*Source material:*
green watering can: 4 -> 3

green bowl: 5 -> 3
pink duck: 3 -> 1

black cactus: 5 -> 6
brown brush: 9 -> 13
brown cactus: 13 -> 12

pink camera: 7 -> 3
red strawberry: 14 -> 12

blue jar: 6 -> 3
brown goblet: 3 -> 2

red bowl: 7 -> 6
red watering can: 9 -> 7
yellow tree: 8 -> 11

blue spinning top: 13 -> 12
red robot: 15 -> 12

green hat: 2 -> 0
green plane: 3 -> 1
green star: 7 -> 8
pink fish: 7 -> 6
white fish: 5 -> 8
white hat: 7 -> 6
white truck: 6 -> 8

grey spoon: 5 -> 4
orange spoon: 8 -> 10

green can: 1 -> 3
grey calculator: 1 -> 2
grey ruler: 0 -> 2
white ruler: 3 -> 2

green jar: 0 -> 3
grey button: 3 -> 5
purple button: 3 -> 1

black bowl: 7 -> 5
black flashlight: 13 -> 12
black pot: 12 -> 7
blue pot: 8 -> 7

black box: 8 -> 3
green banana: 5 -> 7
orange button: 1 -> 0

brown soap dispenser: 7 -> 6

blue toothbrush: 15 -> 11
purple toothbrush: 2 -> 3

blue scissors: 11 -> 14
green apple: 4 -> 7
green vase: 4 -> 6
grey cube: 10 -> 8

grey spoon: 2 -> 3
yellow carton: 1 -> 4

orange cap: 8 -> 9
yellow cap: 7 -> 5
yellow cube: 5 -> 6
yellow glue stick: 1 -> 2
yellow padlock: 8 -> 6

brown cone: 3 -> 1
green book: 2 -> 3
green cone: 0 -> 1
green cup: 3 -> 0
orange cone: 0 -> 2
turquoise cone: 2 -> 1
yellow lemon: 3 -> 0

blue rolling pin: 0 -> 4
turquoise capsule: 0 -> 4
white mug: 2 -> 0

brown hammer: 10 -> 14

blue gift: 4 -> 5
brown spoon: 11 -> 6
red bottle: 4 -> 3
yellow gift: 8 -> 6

*Exercise description:* The word "bowl" is the filter: copy every line of the listing above that contains it.

*Result of the exercise:*
green bowl: 5 -> 3
red bowl: 7 -> 6
black bowl: 7 -> 5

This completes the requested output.